§ **ACTIVITY**
For the entries below, the result should be an exact transcription of the lines from the one with "first_place: [424, 305, 485, 367]" up to and including the one with "new: jabłko (żółty)", and only those.
[[ PROVIDED MATERIAL open ]]
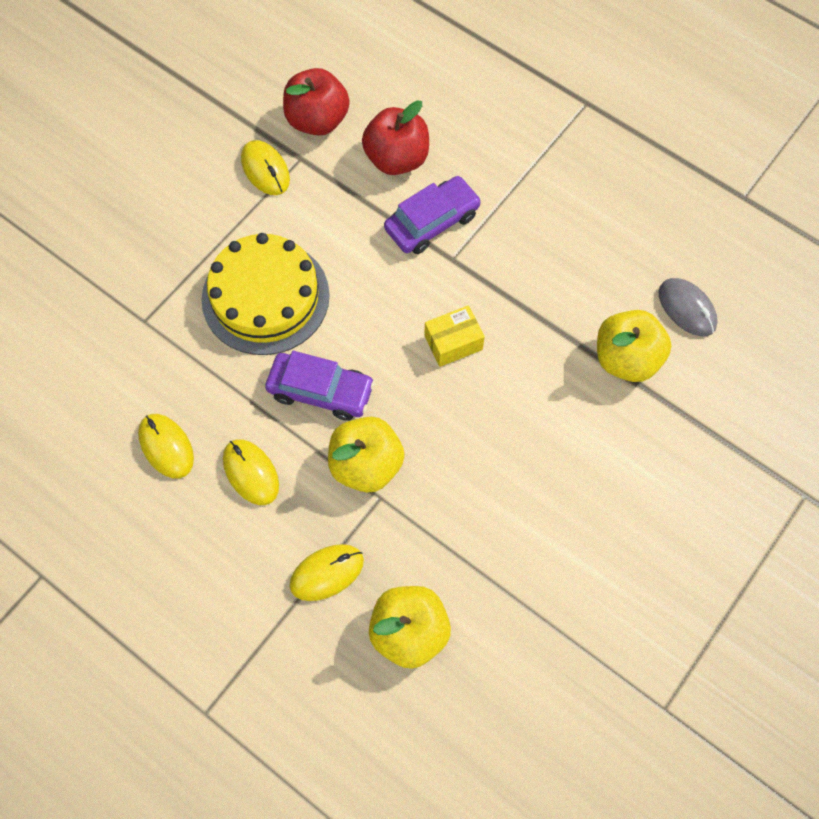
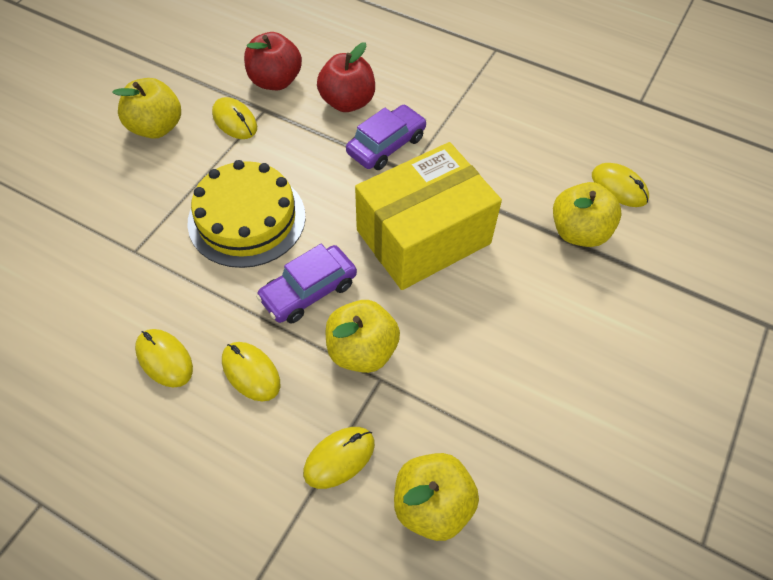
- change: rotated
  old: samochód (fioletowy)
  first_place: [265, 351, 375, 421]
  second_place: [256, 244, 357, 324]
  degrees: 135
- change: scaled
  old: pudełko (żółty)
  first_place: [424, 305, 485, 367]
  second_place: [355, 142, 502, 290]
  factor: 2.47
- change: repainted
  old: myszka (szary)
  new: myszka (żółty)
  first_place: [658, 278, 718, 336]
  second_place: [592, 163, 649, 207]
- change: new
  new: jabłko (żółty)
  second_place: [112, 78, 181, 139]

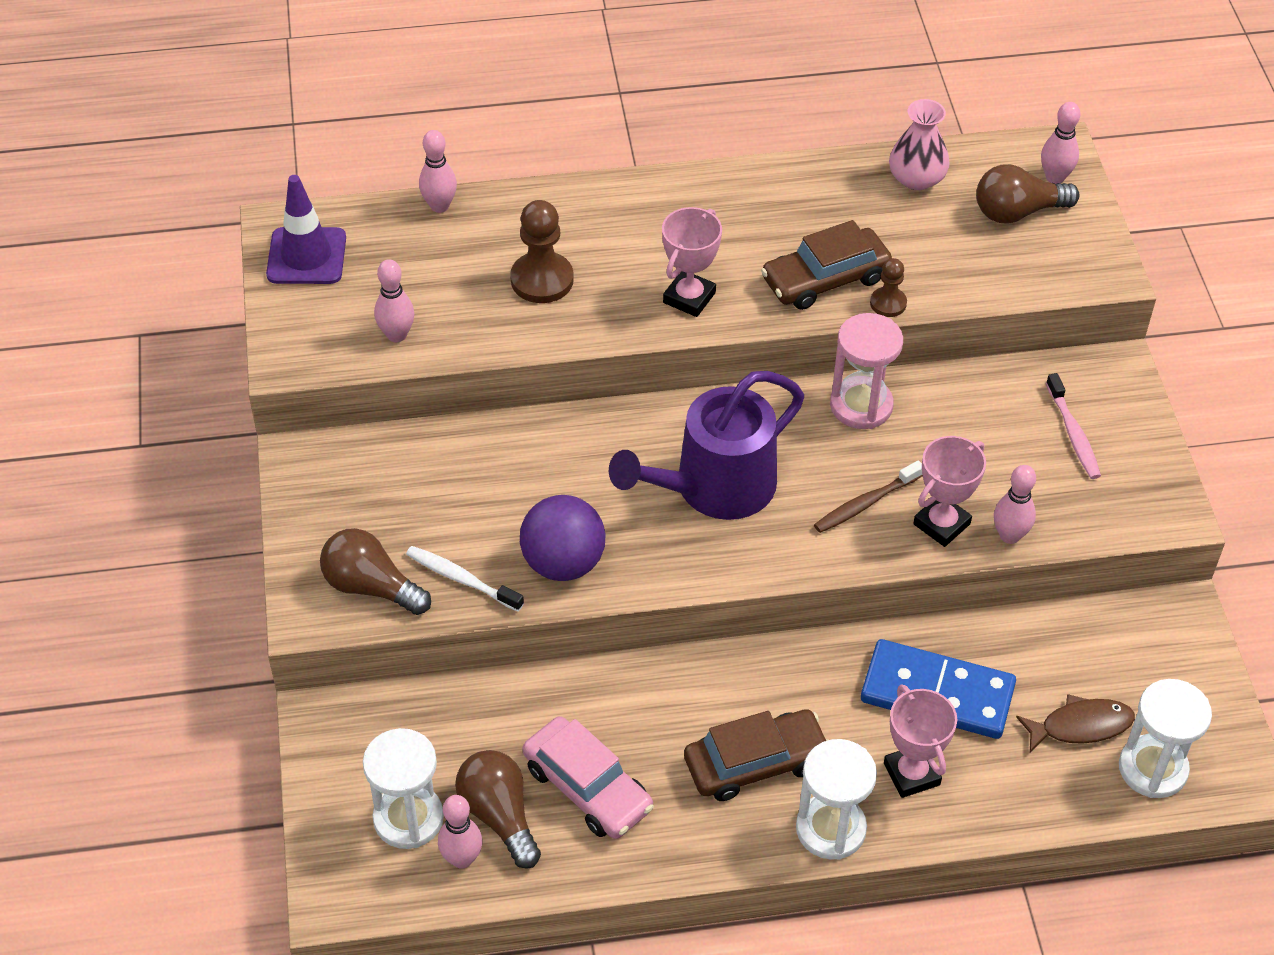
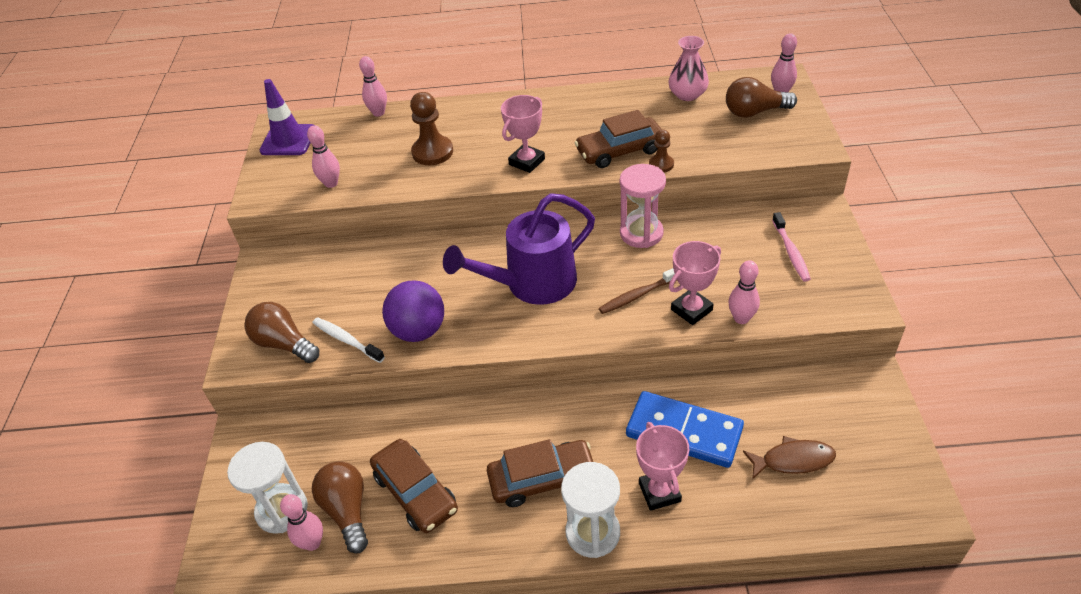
- change: repainted
  old: samochód (różowy)
  new: samochód (brązowy)
  first_place: [523, 716, 654, 839]
  second_place: [370, 439, 458, 533]
- change: gone
  old: klepsydra (biały)
  first_place: [1119, 679, 1212, 798]

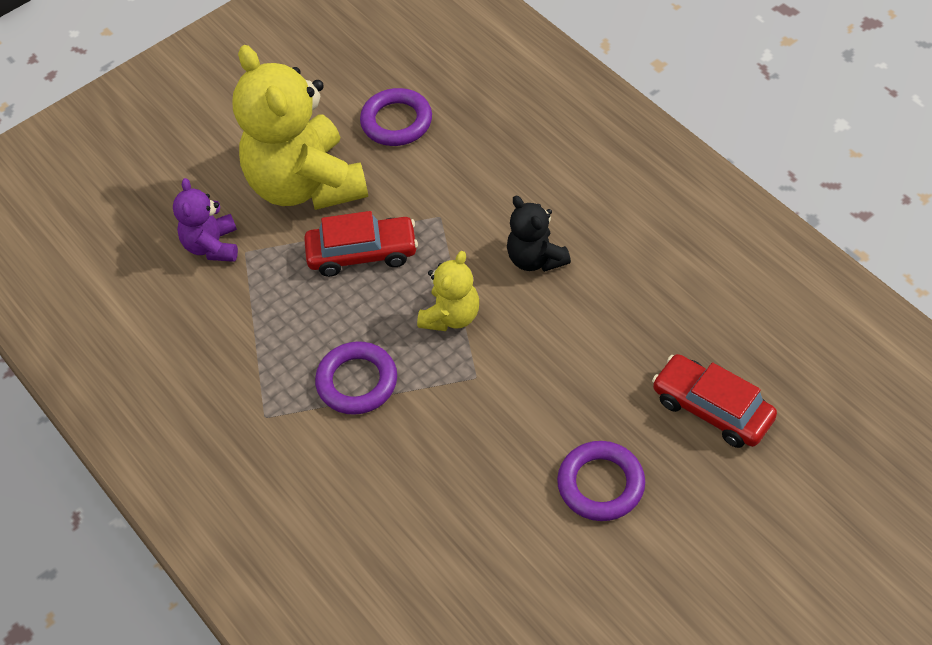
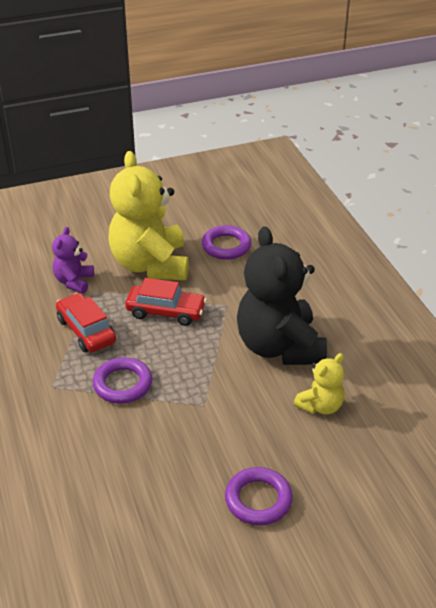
- change: shifted
  old: miś (żółty)
  first_place: [417, 251, 479, 331]
  second_place: [294, 353, 345, 415]
- change: scaled
  old: miś (czarny)
  first_place: [507, 196, 571, 272]
  second_place: [237, 226, 327, 365]
  factor: 2.06
- change: shifted
  old: samochód (czerwony)
  first_place: [652, 354, 777, 448]
  second_place: [56, 293, 116, 352]

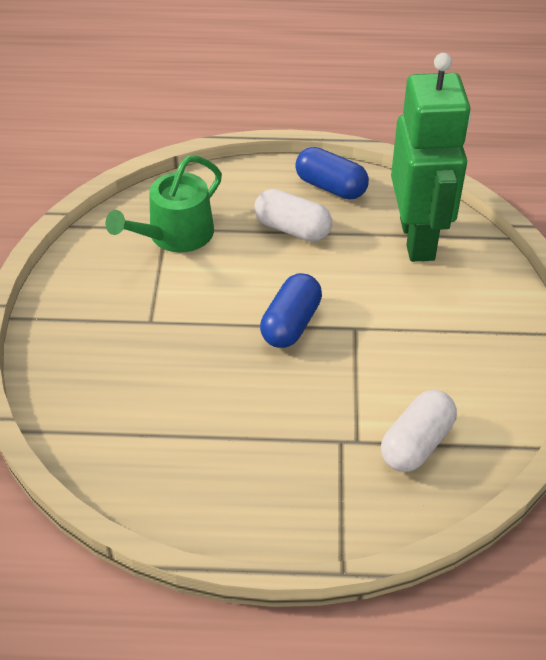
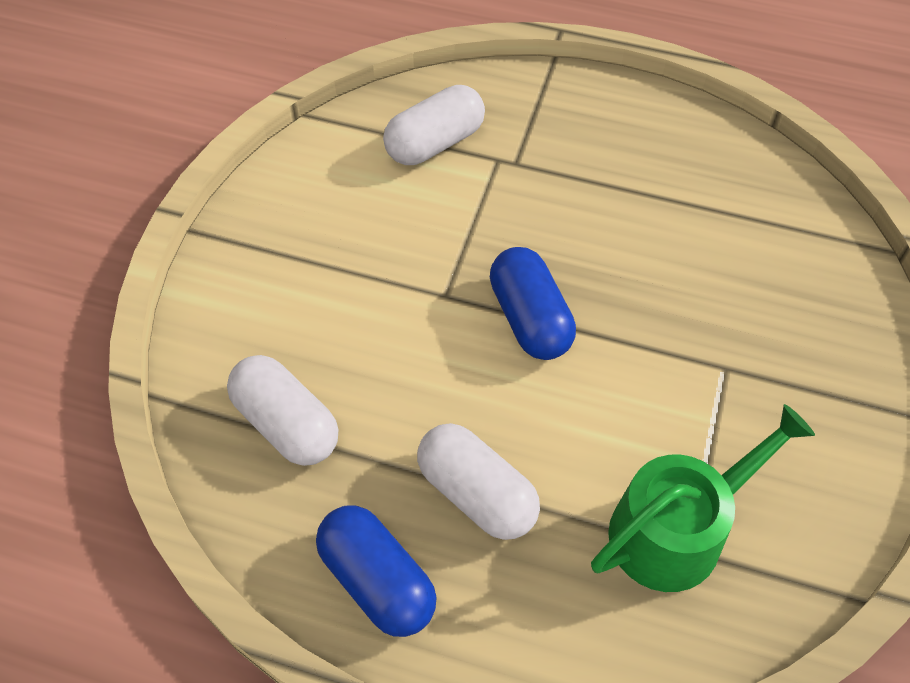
- change: rotated
  old: kapsułka (niebieski)
  first_place: [260, 273, 322, 348]
  second_place: [490, 247, 576, 360]
  degrees: -60
- change: swapped
  old: robot (zielony)
  new: kapsułka (biały)
  first_place: [391, 53, 471, 262]
  second_place: [227, 355, 338, 466]

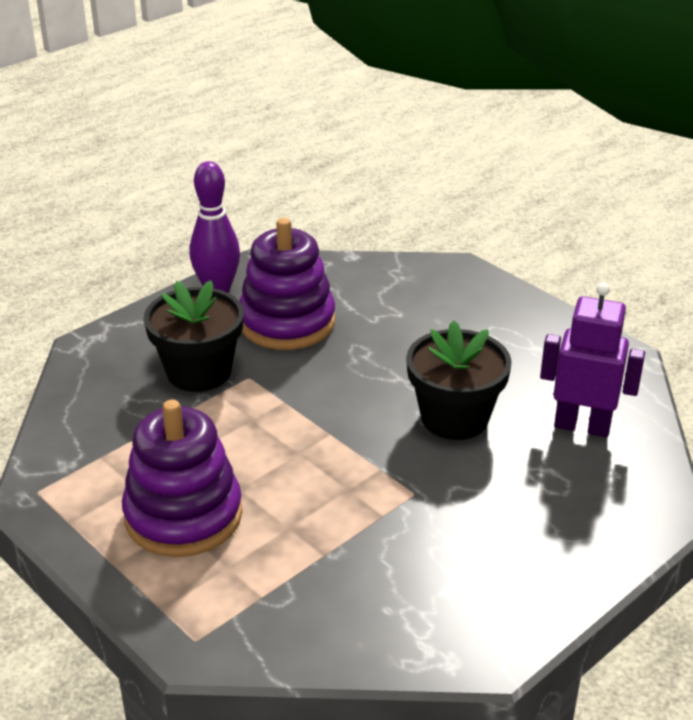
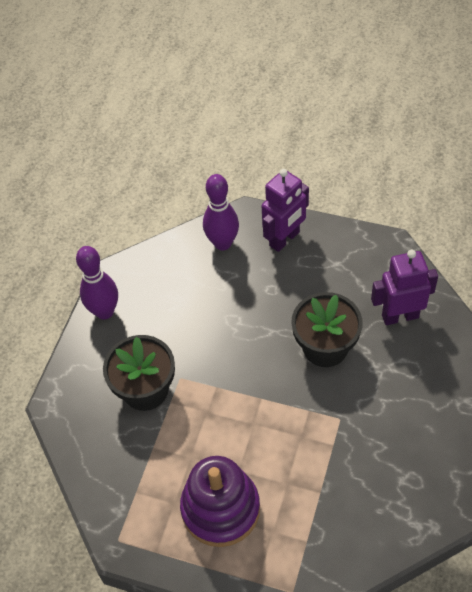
- change: gone
  old: zabawka nakładanka (fioletowy)
  first_place: [239, 218, 335, 350]
- change: new
  new: kręgiel (fioletowy)
  second_place: [203, 174, 239, 250]
- change: new
  new: robot (fioletowy)
  second_place: [262, 169, 309, 252]

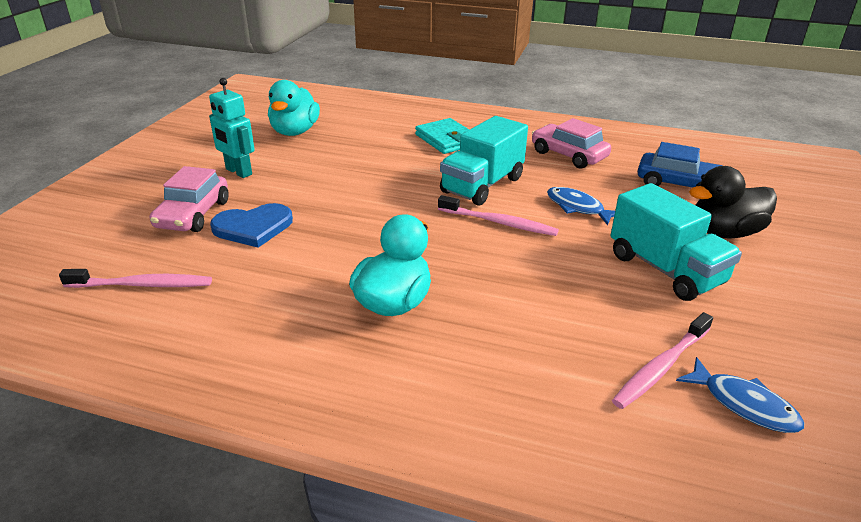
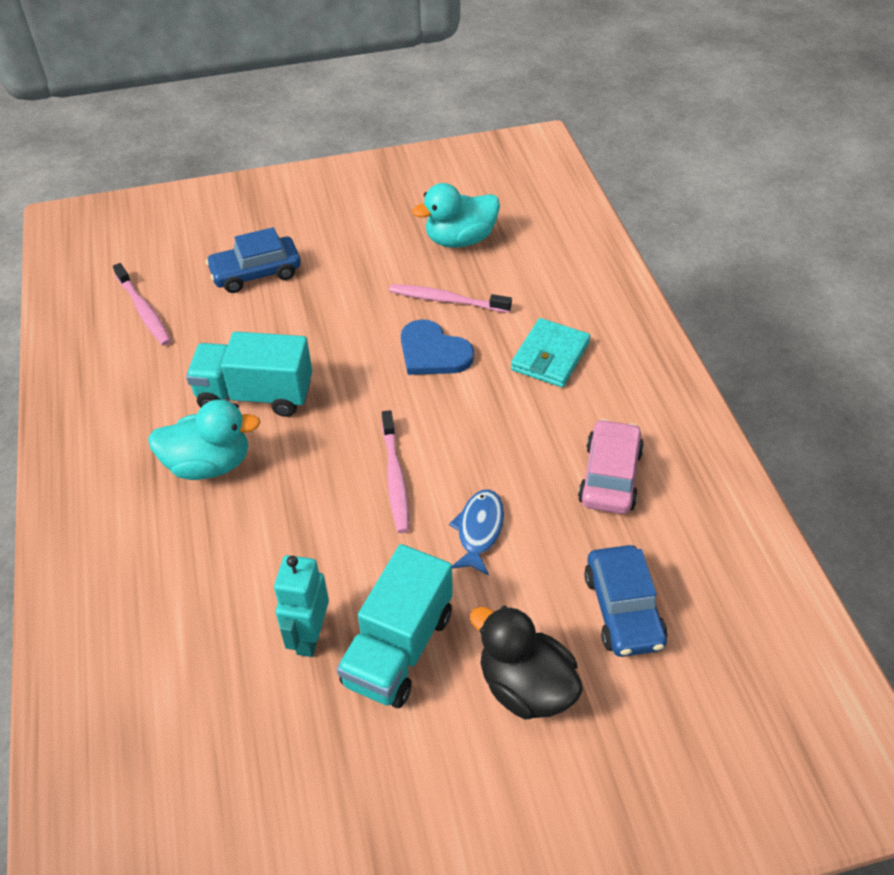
- change: repainted
  old: samochód (różowy)
  new: samochód (niebieski)
  first_place: [150, 166, 229, 232]
  second_place: [206, 227, 301, 293]
- change: shifted
  old: robot (turkusowy)
  first_place: [209, 78, 255, 178]
  second_place: [274, 555, 329, 657]
- change: shifted
  old: serce (niebieski)
  first_place: [210, 203, 293, 248]
  second_place: [401, 319, 474, 375]
- change: shifted
  old: ciężarówka (turkusowy)
  first_place: [440, 116, 528, 206]
  second_place: [186, 331, 312, 417]
- change: shifted
  old: szczoteczka do zębów (różowy)
  first_place: [612, 312, 713, 409]
  second_place: [389, 284, 512, 313]
- change: gone
  old: ryba (niebieski)
  first_place: [676, 357, 804, 433]

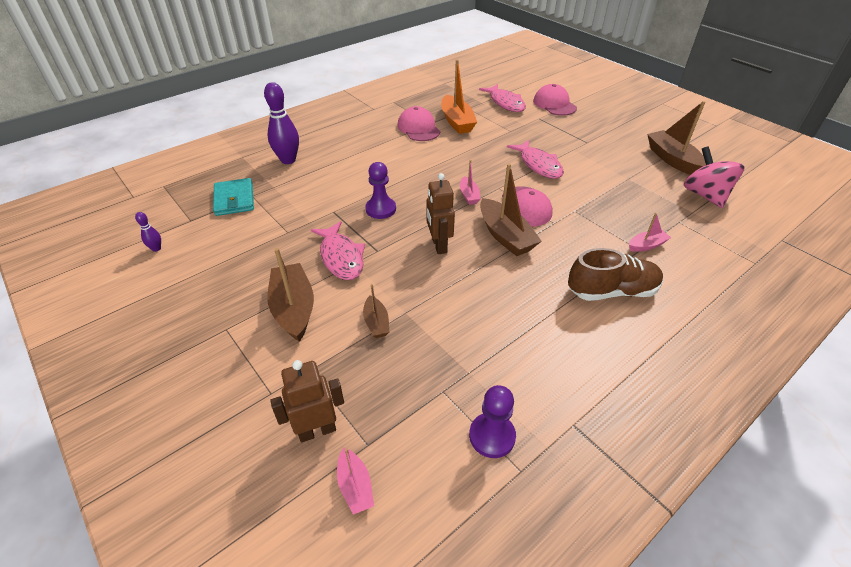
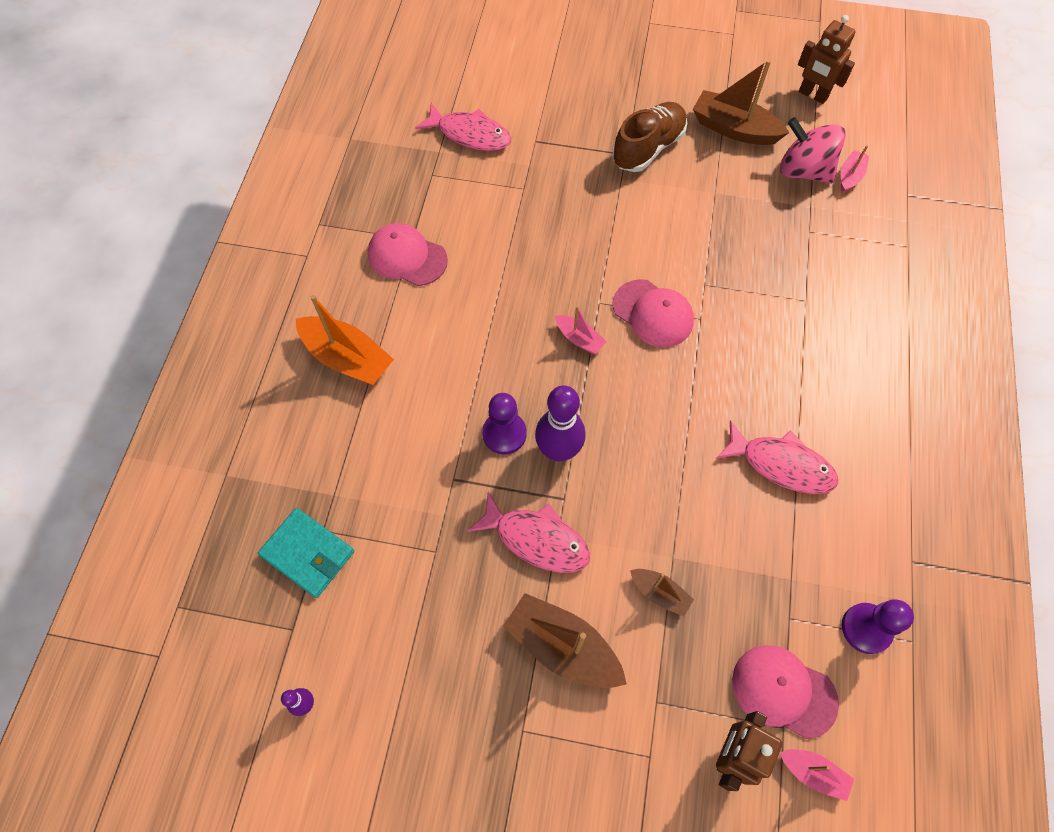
- change: shifted
  old: kręgiel (fioletowy)
  first_place: [264, 82, 299, 164]
  second_place: [535, 385, 586, 462]
- change: shifted
  old: robot (brązowy)
  first_place: [427, 173, 455, 254]
  second_place: [798, 15, 856, 104]
- change: shifted
  old: łódka (pomarańczowy)
  first_place: [441, 59, 477, 134]
  second_place: [295, 295, 394, 385]
- change: gone
  old: łódka (brązowy)
  first_place: [480, 163, 542, 256]
- change: shifted
  old: ryba (różowy)
  first_place: [507, 140, 564, 179]
  second_place: [716, 420, 838, 494]
- change: shifted
  old: czapka (różowy)
  first_place: [533, 84, 577, 116]
  second_place: [732, 645, 839, 739]
- change: shifted
  old: but (brązowy)
  first_place: [568, 248, 663, 301]
  second_place: [613, 102, 687, 172]
- change: shifted
  old: łódka (różowy)
  first_place: [629, 213, 671, 252]
  second_place: [841, 145, 869, 193]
[[ PROVIDED MATERIAL closed ]]
§ **EXERCISE OUTPUT**
  first_place: [424, 305, 485, 367]
  second_place: [355, 142, 502, 290]
  factor: 2.47
- change: repainted
  old: myszka (szary)
  new: myszka (żółty)
  first_place: [658, 278, 718, 336]
  second_place: [592, 163, 649, 207]
- change: new
  new: jabłko (żółty)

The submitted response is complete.